Only the lines below starting at the one that contains "- colour: orange" and ending at the one that contains "- relocated: orange" are to be reproduced, exactly and with both ends kept.

╔══

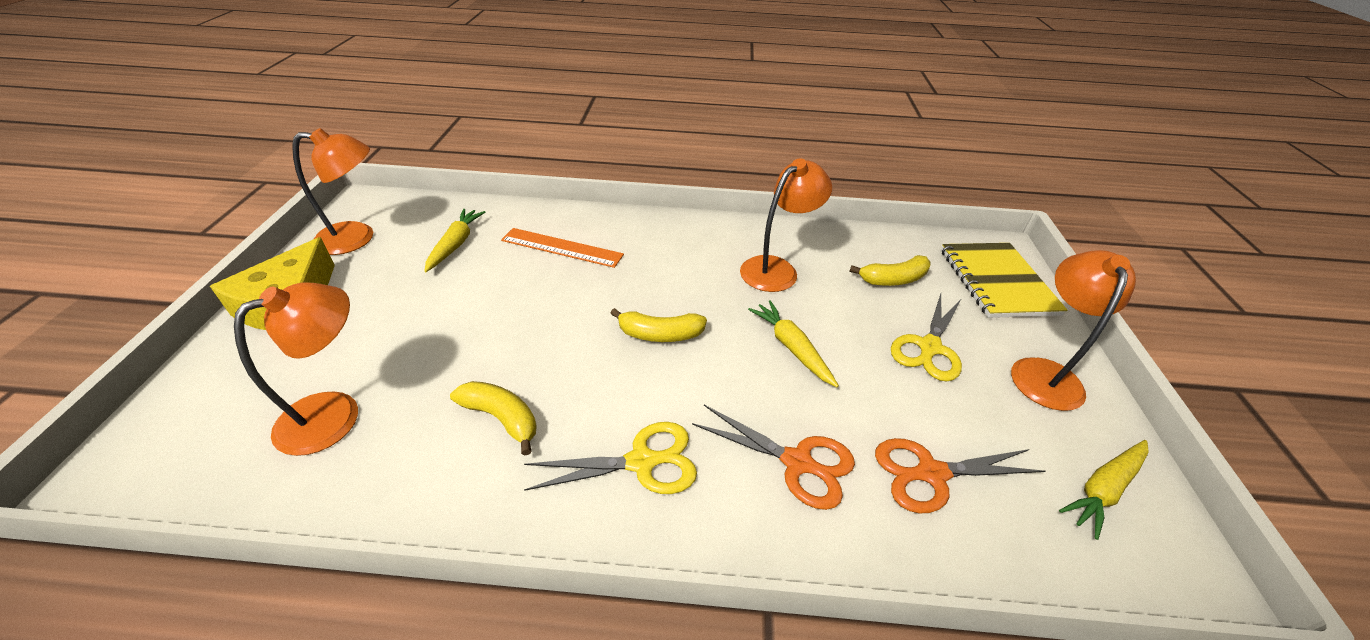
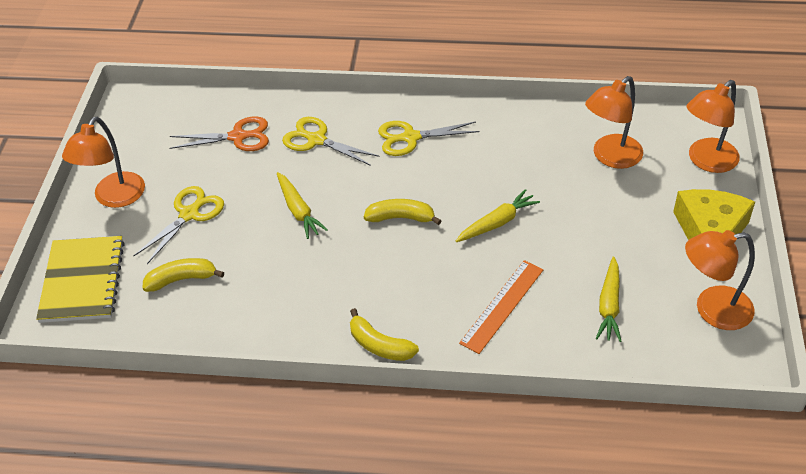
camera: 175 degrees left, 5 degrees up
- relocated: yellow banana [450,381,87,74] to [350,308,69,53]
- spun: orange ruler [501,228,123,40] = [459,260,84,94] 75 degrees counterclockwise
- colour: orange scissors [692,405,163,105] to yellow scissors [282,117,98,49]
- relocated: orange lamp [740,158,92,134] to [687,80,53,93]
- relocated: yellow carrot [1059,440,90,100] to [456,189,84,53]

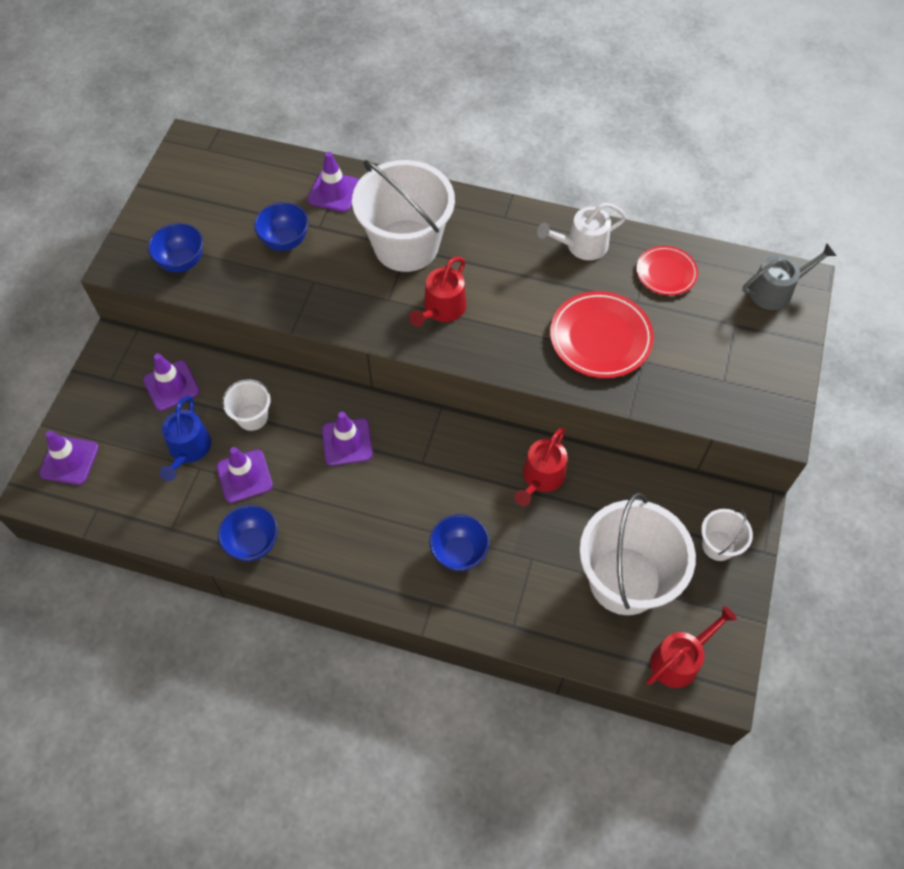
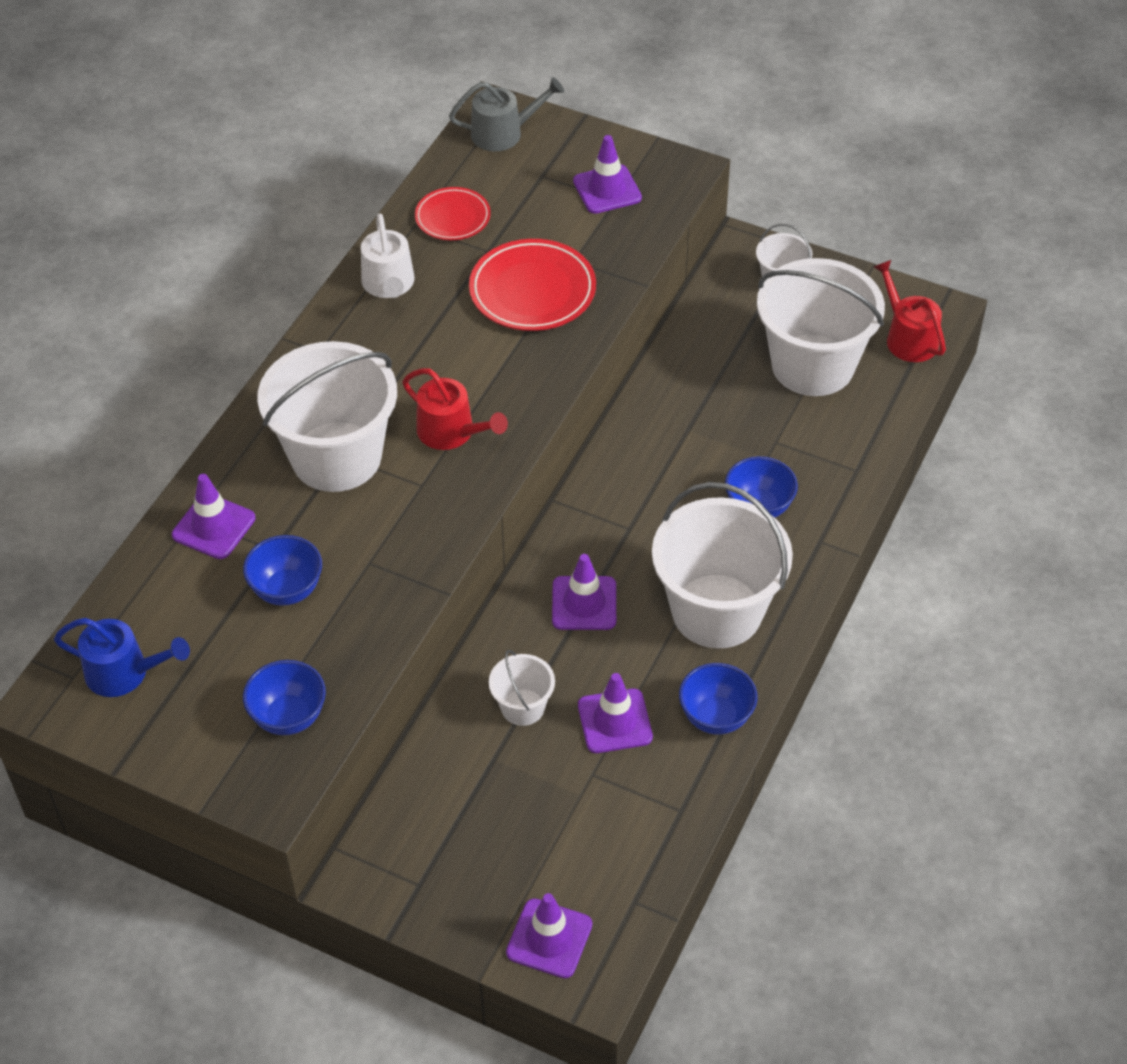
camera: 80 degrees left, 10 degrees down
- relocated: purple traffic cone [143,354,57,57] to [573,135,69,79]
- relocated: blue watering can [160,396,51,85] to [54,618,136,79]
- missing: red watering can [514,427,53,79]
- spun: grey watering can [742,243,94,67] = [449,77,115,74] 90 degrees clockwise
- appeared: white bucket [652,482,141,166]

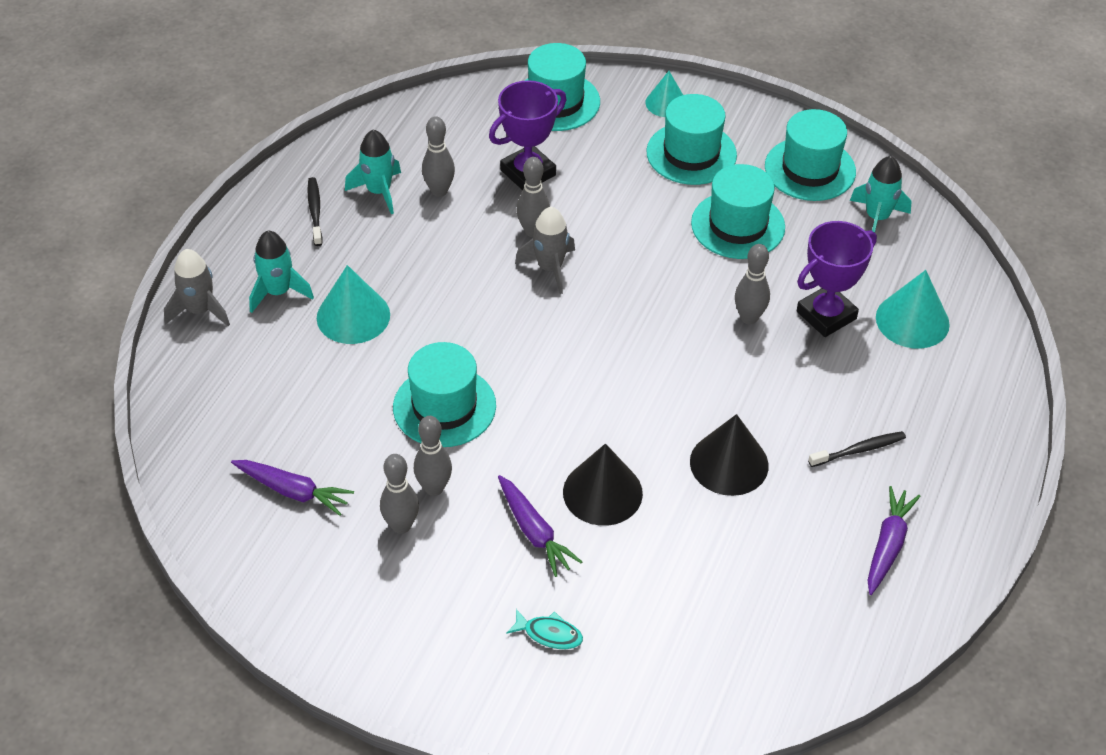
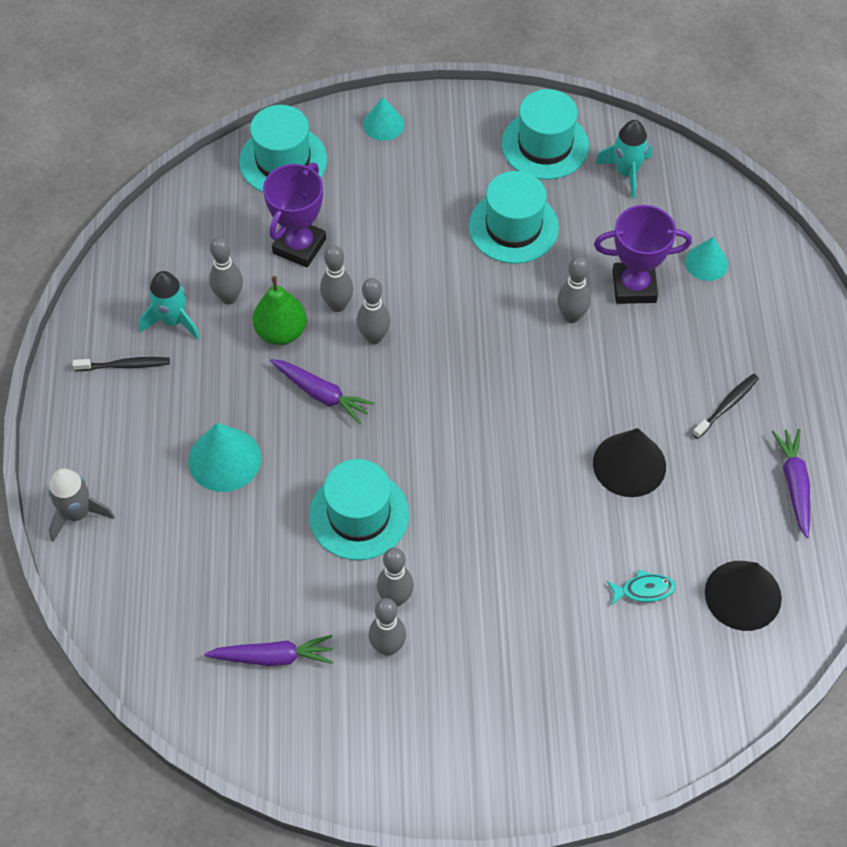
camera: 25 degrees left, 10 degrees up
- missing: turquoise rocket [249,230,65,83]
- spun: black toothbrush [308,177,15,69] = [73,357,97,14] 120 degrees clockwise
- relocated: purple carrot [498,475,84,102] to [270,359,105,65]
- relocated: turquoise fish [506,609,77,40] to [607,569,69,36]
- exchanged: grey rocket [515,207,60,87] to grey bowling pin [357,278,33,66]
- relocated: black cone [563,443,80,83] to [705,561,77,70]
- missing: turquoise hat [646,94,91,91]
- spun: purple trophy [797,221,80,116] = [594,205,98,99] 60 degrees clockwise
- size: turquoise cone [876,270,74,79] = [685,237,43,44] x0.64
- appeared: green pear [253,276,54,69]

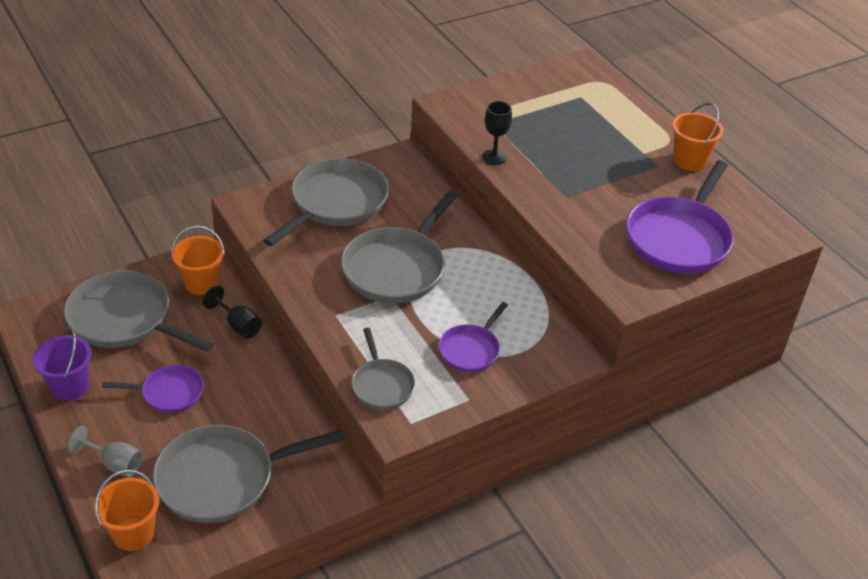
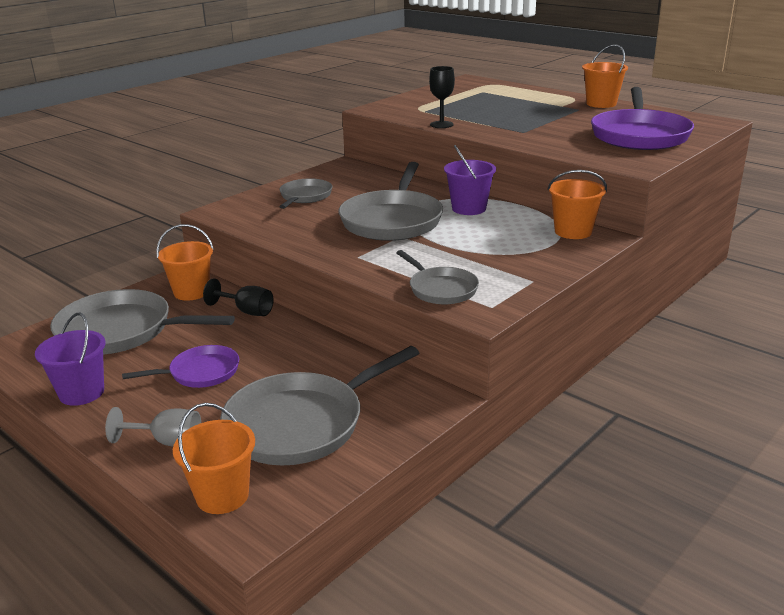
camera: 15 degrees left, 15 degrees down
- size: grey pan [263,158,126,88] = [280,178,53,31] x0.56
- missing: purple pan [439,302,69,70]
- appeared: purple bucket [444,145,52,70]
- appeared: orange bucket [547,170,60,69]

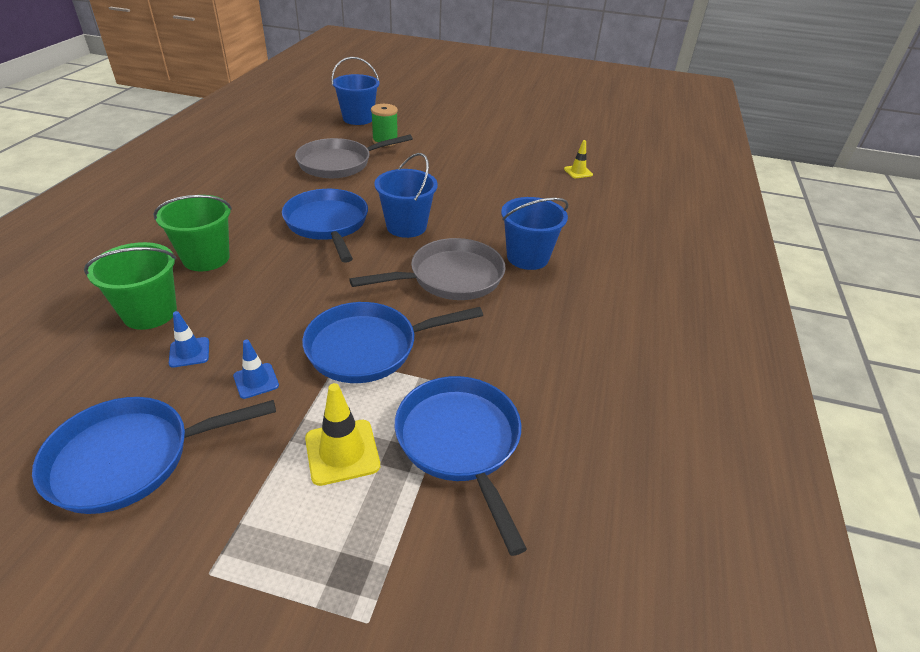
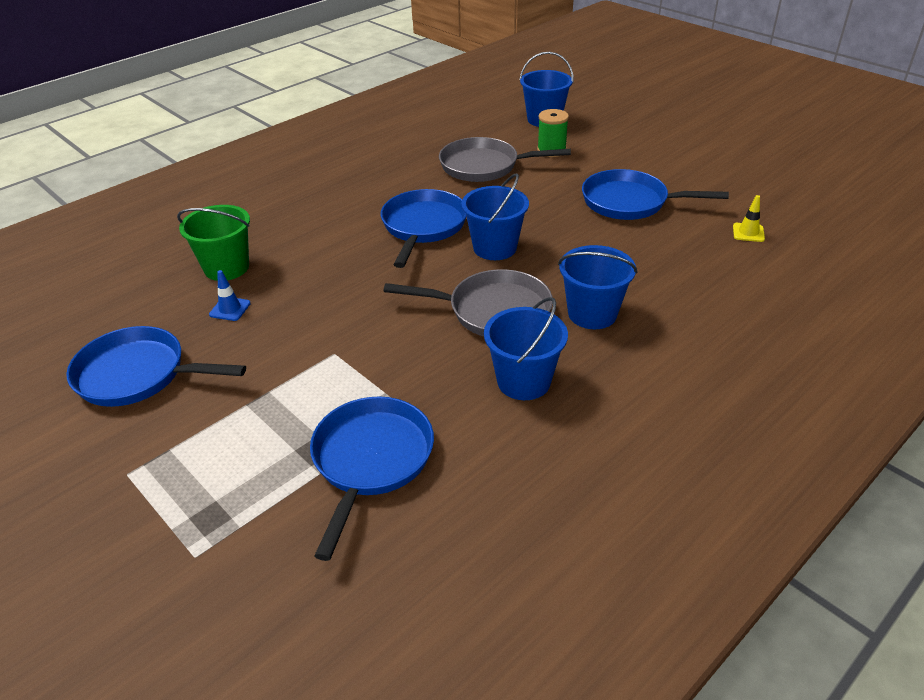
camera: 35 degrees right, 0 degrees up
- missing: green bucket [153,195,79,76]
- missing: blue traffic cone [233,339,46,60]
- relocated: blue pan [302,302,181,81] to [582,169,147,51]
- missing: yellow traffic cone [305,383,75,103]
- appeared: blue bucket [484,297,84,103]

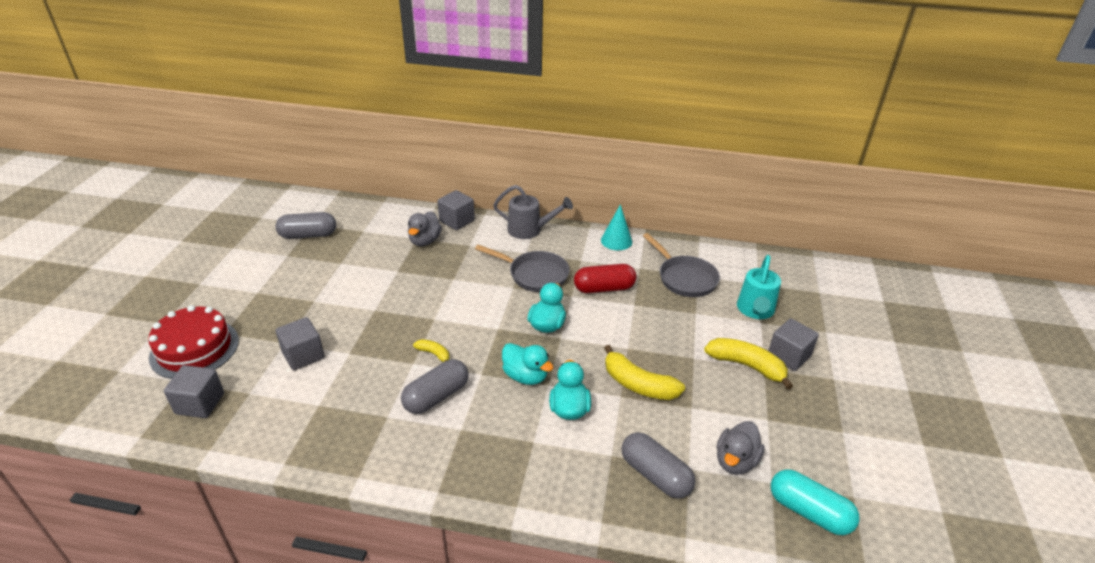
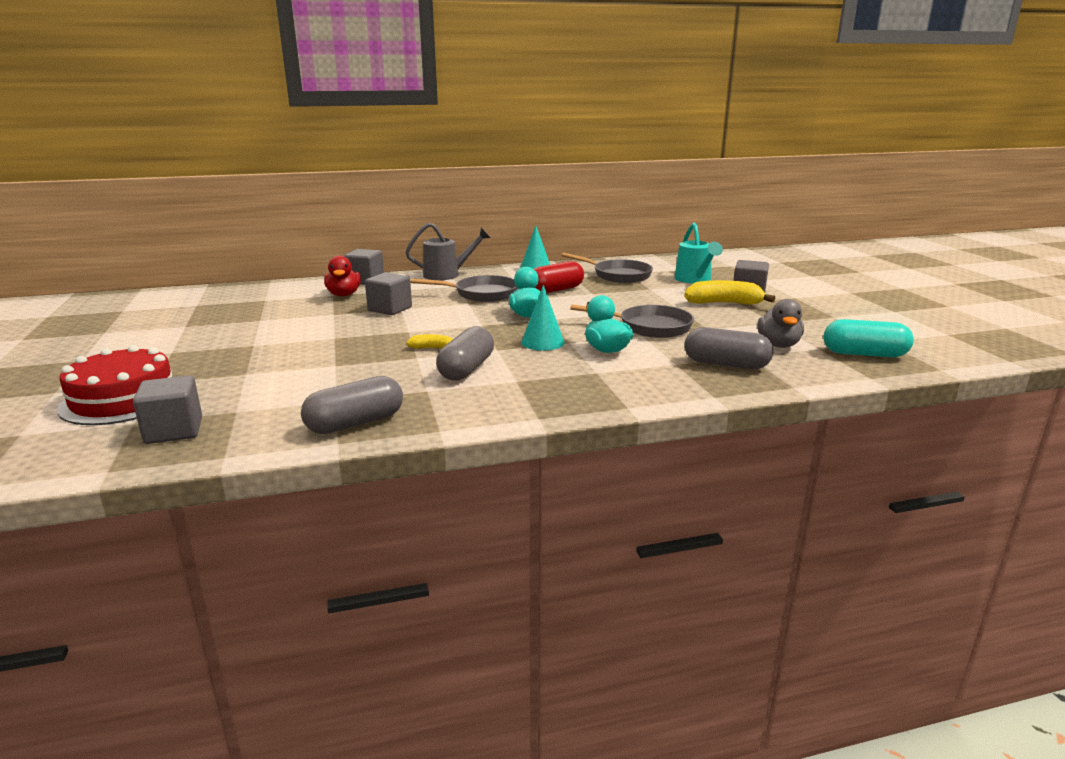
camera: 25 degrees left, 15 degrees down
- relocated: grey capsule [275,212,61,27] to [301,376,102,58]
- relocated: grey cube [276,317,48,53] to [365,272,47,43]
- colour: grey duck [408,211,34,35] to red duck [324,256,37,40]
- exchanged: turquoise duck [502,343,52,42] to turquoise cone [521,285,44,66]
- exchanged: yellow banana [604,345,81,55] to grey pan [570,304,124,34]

╚══

(WRITTEN ANSWER):
- colour: orange scissors [692,405,163,105] to yellow scissors [282,117,98,49]
- relocated: orange lamp [740,158,92,134] to [687,80,53,93]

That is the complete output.